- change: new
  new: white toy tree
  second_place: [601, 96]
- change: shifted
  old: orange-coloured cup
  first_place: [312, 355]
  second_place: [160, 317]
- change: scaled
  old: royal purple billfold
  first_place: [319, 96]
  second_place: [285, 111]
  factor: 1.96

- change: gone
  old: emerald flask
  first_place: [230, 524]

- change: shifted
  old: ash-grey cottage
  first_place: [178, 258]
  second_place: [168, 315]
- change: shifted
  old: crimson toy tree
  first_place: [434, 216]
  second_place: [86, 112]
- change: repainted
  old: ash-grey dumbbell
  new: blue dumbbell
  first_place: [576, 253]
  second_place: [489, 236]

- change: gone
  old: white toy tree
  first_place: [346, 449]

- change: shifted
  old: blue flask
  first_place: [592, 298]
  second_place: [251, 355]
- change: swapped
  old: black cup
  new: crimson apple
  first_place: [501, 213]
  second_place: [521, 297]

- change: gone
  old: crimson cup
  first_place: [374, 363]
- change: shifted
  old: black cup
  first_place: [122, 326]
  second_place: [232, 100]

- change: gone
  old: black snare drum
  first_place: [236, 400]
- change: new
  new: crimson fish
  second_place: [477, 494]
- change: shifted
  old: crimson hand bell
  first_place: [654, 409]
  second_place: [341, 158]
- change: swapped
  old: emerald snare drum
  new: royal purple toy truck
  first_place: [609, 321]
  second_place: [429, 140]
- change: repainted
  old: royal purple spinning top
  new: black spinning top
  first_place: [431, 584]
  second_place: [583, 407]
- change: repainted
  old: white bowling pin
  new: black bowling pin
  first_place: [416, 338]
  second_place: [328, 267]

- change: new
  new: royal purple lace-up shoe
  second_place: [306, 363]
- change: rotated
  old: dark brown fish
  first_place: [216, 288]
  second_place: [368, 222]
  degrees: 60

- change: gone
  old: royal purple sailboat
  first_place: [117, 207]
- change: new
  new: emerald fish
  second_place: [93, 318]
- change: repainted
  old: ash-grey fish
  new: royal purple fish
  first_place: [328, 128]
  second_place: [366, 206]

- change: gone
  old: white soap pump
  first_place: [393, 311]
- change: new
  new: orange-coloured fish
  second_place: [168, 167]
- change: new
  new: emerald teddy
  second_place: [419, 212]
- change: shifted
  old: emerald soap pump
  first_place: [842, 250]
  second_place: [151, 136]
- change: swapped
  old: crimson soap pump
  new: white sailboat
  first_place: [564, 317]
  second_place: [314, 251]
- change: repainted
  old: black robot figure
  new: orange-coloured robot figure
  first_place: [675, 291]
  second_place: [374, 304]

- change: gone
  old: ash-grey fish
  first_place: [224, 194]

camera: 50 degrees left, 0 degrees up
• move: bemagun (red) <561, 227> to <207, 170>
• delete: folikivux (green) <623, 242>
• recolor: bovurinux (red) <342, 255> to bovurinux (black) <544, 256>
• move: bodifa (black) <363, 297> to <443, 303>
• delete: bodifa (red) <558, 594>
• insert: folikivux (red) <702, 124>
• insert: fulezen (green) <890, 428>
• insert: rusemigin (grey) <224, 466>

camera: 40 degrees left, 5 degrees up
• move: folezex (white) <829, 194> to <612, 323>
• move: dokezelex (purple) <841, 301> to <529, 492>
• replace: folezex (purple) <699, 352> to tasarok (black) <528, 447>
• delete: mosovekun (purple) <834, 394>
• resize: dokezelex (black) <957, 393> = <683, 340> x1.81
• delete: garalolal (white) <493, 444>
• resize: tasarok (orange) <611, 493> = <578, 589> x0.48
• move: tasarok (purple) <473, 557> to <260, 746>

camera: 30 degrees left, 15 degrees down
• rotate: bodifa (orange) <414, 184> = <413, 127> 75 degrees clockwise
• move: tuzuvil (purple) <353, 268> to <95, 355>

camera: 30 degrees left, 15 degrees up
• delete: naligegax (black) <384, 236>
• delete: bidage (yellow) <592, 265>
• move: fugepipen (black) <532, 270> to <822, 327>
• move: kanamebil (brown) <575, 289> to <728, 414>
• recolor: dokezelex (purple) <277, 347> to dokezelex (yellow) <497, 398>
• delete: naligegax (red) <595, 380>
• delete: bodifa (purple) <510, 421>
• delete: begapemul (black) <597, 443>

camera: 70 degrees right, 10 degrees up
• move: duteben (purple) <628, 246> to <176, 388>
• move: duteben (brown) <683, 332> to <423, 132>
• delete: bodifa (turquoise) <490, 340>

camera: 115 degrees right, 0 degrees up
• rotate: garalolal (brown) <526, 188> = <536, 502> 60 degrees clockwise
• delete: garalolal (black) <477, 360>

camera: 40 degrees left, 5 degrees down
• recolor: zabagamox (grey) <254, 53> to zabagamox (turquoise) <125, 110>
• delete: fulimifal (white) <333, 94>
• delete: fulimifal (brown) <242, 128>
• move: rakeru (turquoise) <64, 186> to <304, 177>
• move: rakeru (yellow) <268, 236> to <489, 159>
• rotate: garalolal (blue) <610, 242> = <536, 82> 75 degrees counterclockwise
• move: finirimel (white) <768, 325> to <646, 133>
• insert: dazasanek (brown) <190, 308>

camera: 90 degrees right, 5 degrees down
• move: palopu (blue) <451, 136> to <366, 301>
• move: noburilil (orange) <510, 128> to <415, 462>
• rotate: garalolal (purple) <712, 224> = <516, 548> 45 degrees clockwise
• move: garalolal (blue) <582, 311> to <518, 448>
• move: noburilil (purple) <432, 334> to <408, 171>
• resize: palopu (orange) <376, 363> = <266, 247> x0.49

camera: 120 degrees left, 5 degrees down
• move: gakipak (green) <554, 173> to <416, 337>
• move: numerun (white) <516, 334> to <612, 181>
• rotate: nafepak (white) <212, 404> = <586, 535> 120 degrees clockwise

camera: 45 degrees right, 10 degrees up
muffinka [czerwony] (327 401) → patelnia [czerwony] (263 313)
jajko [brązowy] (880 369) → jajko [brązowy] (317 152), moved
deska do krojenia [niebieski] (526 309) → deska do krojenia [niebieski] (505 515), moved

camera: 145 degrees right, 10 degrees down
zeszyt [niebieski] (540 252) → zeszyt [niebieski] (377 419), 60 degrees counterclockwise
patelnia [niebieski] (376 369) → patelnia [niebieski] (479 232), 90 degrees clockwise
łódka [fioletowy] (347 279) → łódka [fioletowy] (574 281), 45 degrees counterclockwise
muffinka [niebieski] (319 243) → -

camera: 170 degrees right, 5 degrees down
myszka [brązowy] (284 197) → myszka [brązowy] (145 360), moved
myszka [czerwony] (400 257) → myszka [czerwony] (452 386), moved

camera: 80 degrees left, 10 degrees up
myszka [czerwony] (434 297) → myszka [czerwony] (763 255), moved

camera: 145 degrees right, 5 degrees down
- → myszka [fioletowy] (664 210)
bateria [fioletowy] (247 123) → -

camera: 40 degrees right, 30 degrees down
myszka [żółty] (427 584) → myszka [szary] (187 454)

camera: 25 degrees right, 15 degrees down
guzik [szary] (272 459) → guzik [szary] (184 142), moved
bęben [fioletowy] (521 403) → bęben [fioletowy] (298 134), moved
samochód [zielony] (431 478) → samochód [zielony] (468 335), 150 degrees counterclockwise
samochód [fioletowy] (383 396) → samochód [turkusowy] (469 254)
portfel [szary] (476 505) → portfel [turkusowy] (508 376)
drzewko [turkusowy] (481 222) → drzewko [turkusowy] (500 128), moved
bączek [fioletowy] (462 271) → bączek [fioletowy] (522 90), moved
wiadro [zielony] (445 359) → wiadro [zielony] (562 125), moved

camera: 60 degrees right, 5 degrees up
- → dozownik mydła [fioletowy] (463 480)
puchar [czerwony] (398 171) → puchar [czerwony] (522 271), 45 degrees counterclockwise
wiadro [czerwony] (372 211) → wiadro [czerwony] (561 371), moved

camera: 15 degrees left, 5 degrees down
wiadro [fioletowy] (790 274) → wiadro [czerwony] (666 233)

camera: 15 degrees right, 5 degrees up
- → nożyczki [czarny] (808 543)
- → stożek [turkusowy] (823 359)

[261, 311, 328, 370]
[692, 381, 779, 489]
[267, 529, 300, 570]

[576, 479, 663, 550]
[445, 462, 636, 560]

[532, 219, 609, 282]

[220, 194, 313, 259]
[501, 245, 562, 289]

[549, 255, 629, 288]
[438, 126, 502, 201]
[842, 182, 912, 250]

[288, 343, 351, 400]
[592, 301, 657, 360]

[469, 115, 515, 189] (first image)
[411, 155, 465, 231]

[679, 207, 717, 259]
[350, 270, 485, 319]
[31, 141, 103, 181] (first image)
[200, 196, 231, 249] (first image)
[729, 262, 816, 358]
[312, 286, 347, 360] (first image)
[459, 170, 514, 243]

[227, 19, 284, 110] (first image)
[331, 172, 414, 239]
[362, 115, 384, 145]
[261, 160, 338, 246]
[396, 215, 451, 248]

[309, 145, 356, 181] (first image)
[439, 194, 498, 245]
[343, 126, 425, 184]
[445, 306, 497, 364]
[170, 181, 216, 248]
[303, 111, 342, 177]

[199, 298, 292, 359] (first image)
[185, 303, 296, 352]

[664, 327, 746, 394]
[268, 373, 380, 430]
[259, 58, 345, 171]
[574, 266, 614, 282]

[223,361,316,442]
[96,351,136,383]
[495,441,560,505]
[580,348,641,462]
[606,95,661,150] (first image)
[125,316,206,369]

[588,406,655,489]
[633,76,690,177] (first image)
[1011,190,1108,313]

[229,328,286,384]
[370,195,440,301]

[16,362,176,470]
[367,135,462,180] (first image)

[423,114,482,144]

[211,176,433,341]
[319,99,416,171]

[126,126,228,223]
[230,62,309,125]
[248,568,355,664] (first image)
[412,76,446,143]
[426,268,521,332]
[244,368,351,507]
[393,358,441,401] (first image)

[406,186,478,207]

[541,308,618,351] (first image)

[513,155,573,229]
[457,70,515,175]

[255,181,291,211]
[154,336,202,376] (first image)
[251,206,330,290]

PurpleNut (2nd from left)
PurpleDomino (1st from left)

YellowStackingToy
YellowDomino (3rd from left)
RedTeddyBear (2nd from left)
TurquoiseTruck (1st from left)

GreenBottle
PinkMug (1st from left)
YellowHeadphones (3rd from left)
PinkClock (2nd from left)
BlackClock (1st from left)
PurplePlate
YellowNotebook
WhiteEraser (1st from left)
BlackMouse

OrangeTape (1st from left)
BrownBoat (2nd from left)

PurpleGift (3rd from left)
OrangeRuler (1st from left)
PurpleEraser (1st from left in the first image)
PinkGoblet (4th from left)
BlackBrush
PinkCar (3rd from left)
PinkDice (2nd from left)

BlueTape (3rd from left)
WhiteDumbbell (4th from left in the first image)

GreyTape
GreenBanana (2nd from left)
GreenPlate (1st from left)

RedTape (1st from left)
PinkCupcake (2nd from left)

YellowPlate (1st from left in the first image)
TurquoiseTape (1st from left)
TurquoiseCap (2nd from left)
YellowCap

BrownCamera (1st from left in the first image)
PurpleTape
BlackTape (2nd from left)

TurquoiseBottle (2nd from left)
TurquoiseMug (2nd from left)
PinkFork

----------

Lines from the top of the entries above to the line that contains "second_place: [285, 111]" should be set down exactly, please, with both ends kept and nothing added.

- change: new
  new: white toy tree
  second_place: [601, 96]
- change: shifted
  old: orange-coloured cup
  first_place: [312, 355]
  second_place: [160, 317]
- change: scaled
  old: royal purple billfold
  first_place: [319, 96]
  second_place: [285, 111]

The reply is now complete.